* The problem: Leave out the images and repeat the listing below without a single change.

* Supplied material:
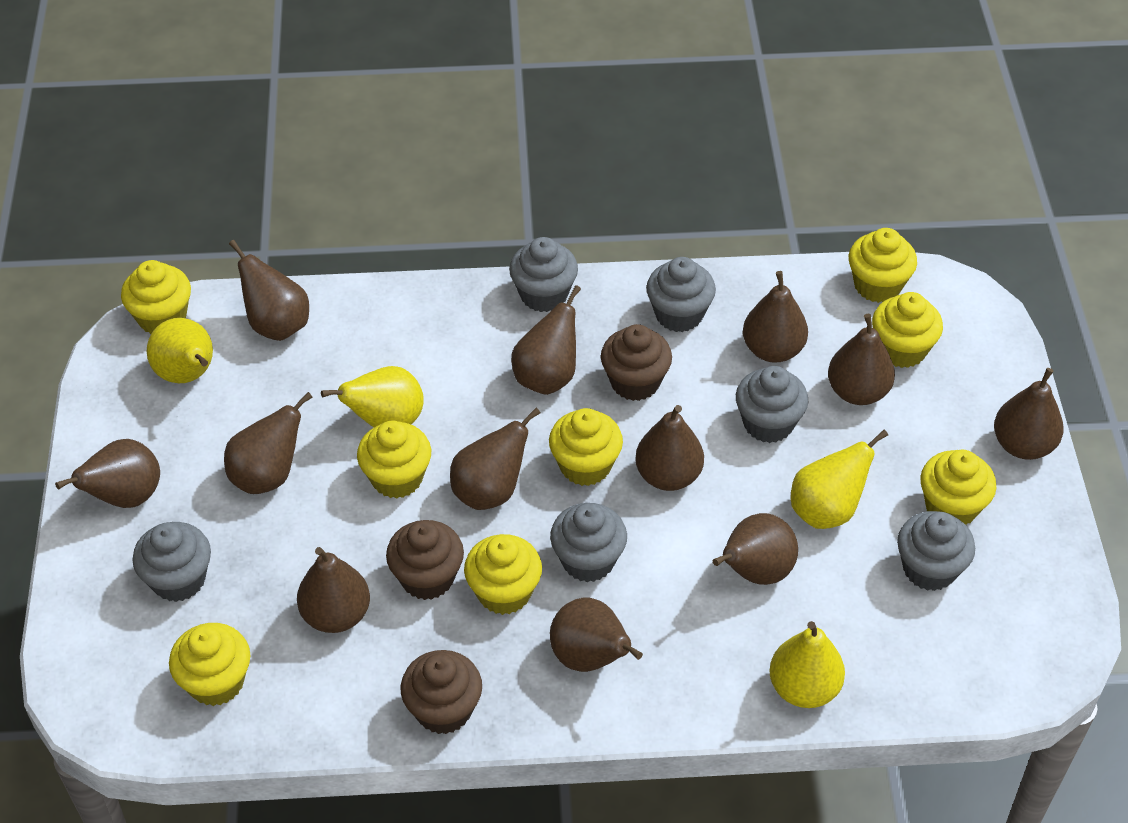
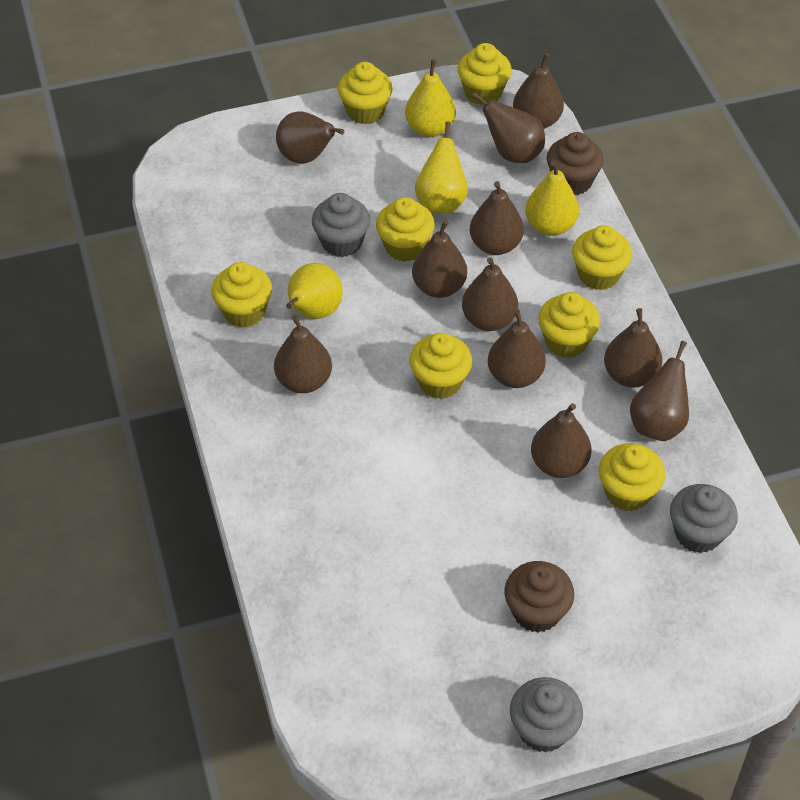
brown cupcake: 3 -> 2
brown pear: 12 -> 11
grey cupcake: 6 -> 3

* Output for this exercise:
brown cupcake: 3 -> 2
brown pear: 12 -> 11
grey cupcake: 6 -> 3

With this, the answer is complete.